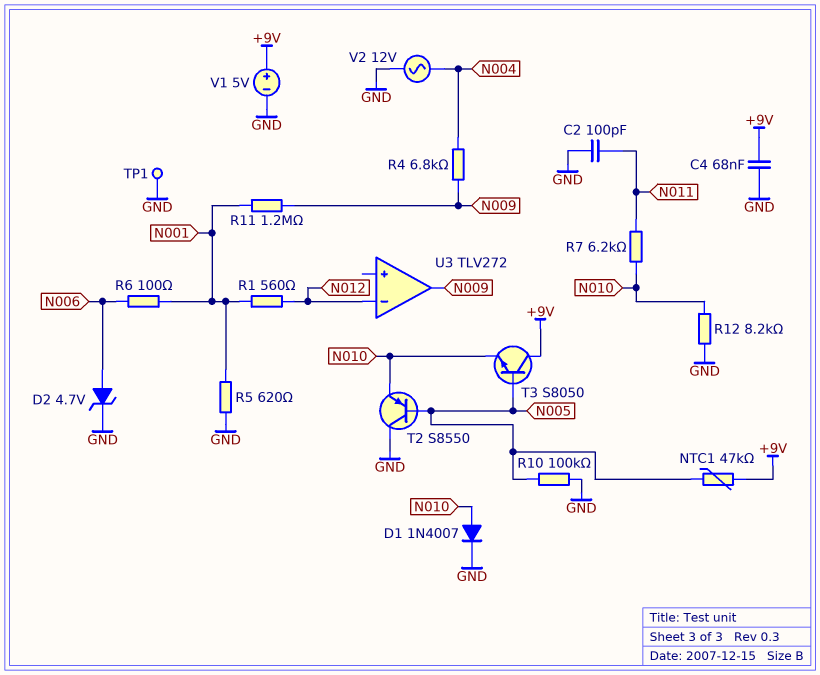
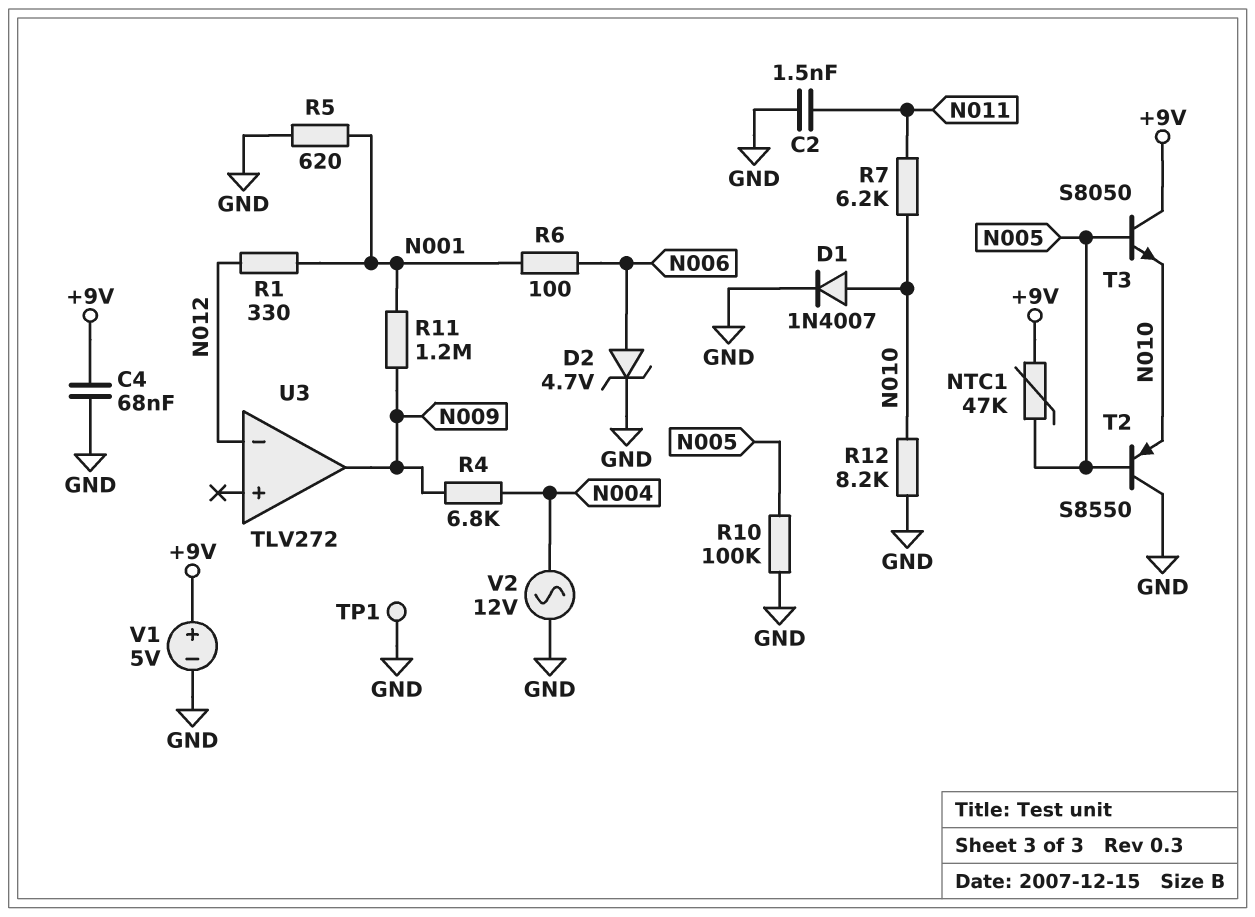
C2: 100pF (GND, N011) -> 1.5nF (GND, N011)
R1: 560 (N001, N012) -> 330 (N001, N012)

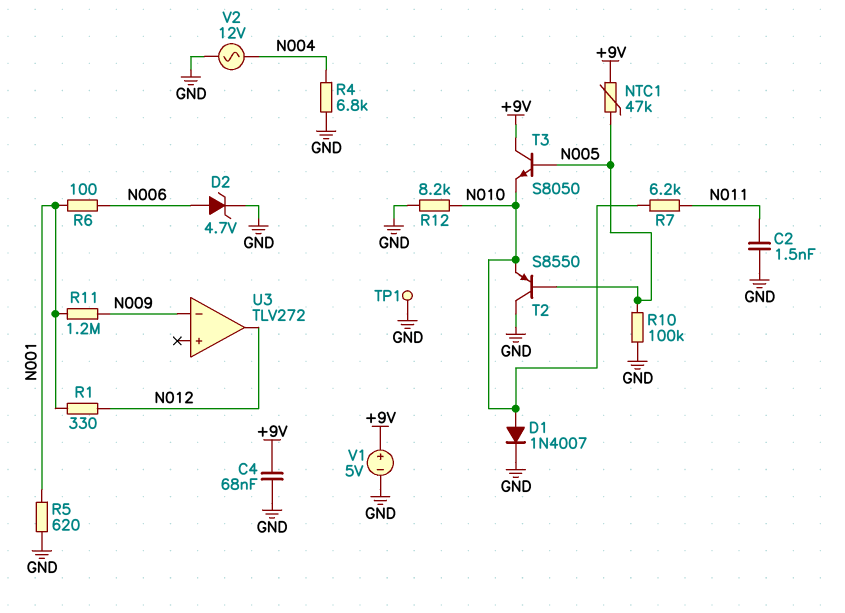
R4: 6.8k (N004, N009) -> 6.8k (GND, N004)
U3 pin in-: N012 -> N009
U3 pin out: N009 -> N012

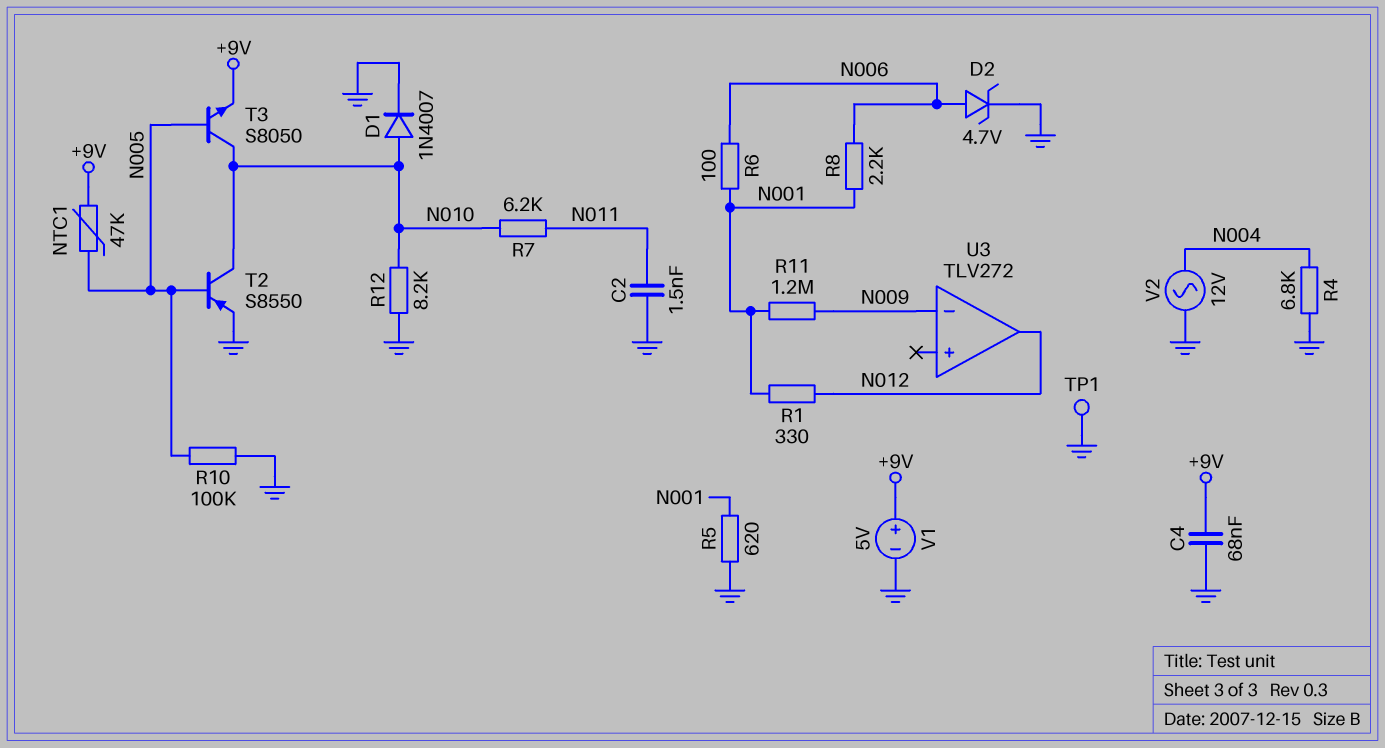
R8: none -> 2.2k (N001, N006)
T2: PNP S8550 (B N005, C GND, E N010) -> PNP S8550 (B N005, C N010, E GND)
T3: NPN S8050 (B N005, C +9V, E N010) -> NPN S8050 (B N005, C N010, E +9V)

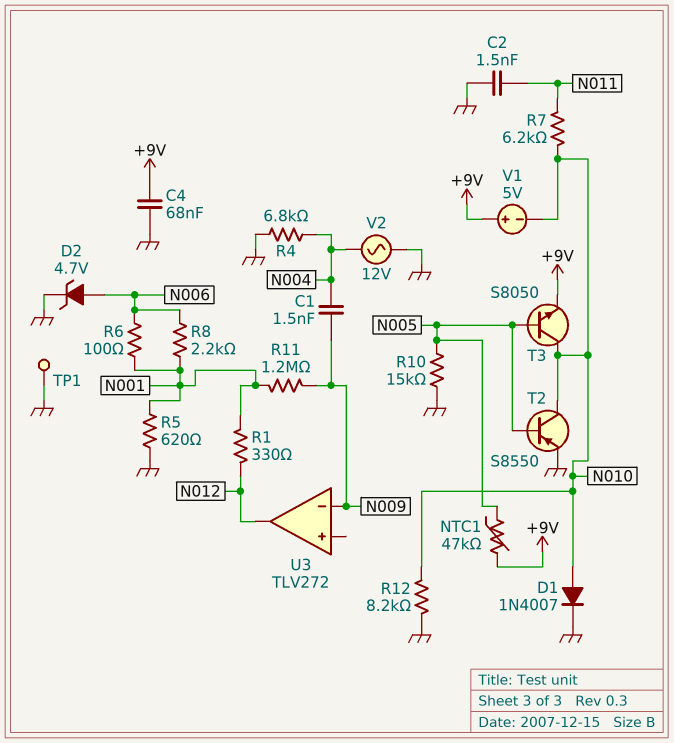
C1: none -> 1.5nF (N004, N009)
R10: 100k (GND, N005) -> 15k (GND, N005)
V1: 5V (plus +9V, minus GND) -> 5V (plus +9V, minus N010)

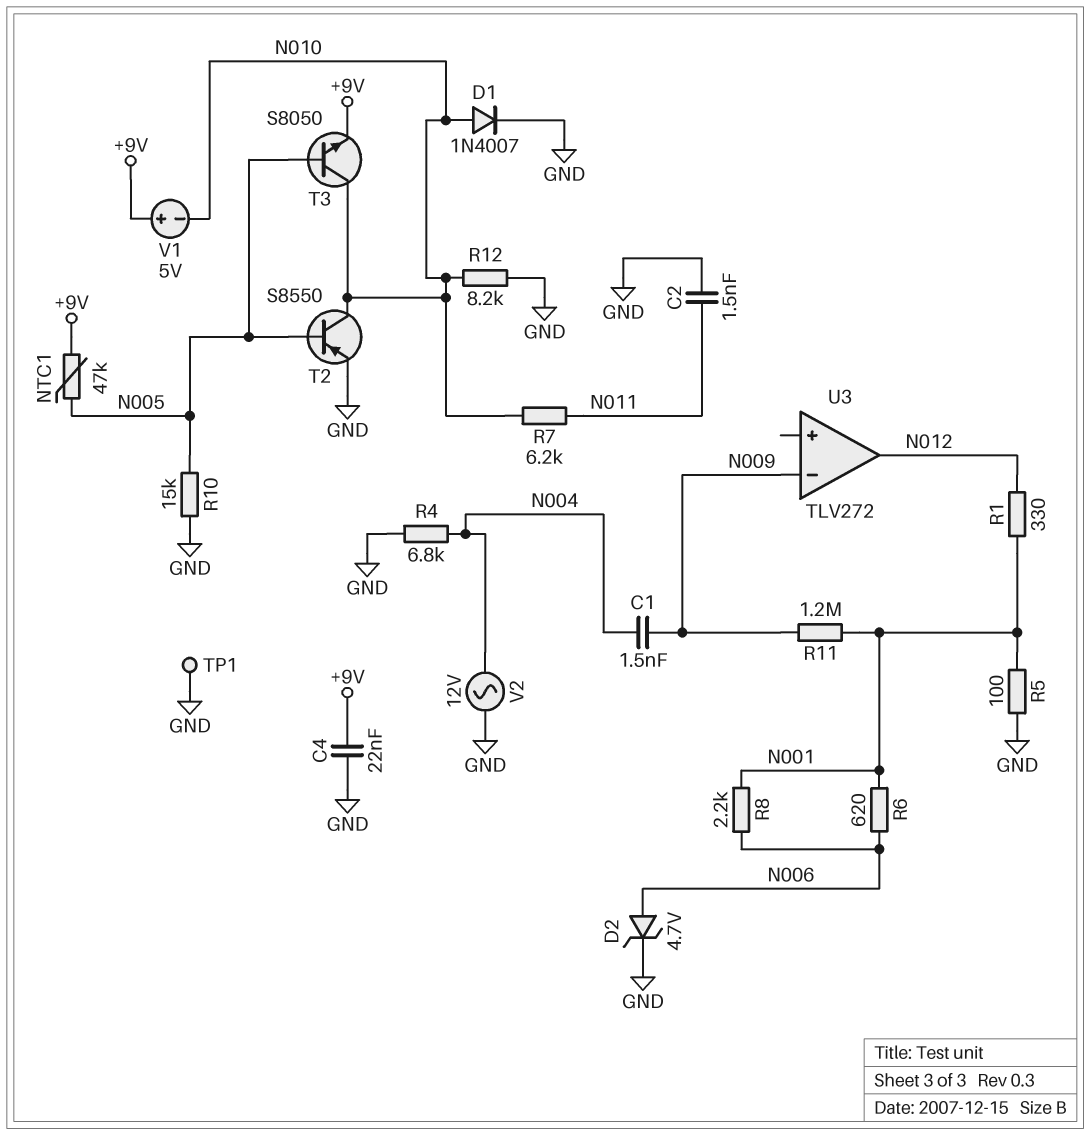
C4: 68nF (+9V, GND) -> 22nF (+9V, GND)
R5: 620 (GND, N001) -> 100 (GND, N001)
R6: 100 (N001, N006) -> 620 (N001, N006)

_Task statement_:
Copy only these lines from the records above, exactly: the one with "U3 pin in-: N012 -> N009", the one with "C4: 68nF (+9V, GND) -> 22nF (+9V, GND)", and those between. Skip the pictures.

_Written solution_:
U3 pin in-: N012 -> N009
U3 pin out: N009 -> N012

R8: none -> 2.2k (N001, N006)
T2: PNP S8550 (B N005, C GND, E N010) -> PNP S8550 (B N005, C N010, E GND)
T3: NPN S8050 (B N005, C +9V, E N010) -> NPN S8050 (B N005, C N010, E +9V)

C1: none -> 1.5nF (N004, N009)
R10: 100k (GND, N005) -> 15k (GND, N005)
V1: 5V (plus +9V, minus GND) -> 5V (plus +9V, minus N010)

C4: 68nF (+9V, GND) -> 22nF (+9V, GND)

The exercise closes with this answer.